## THE DATA
%%

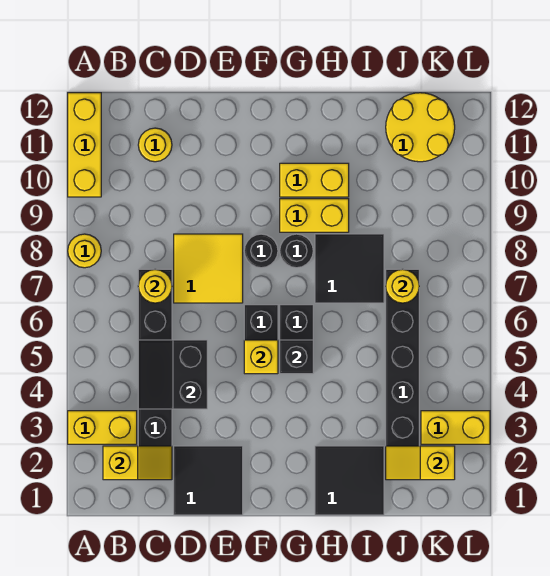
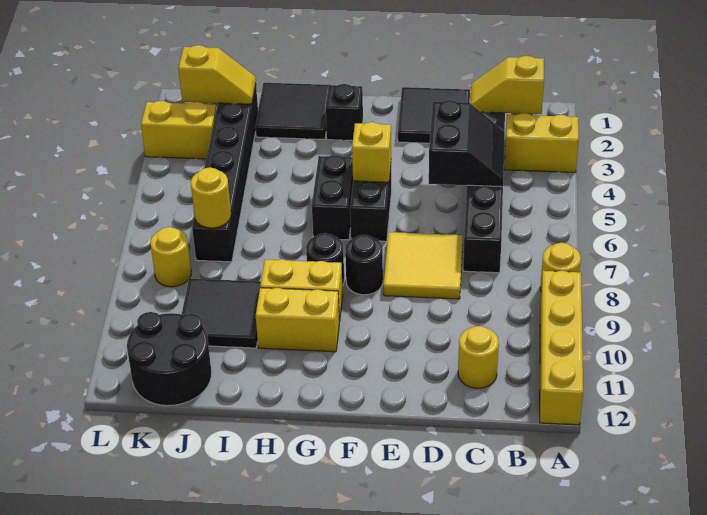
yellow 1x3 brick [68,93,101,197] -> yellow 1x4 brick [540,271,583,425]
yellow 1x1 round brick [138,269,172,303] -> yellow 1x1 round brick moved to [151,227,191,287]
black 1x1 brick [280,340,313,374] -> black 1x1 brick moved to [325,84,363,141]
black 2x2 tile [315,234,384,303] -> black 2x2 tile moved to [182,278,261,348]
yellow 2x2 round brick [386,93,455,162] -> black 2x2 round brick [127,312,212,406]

%%

## PROBLEM DETAILS
Output exactly the lines from the one with "black 1x1 brick [280,340,313,374]" through the final line of the listing above.

## OUTPUT FOR THIS TASK
black 1x1 brick [280,340,313,374] -> black 1x1 brick moved to [325,84,363,141]
black 2x2 tile [315,234,384,303] -> black 2x2 tile moved to [182,278,261,348]
yellow 2x2 round brick [386,93,455,162] -> black 2x2 round brick [127,312,212,406]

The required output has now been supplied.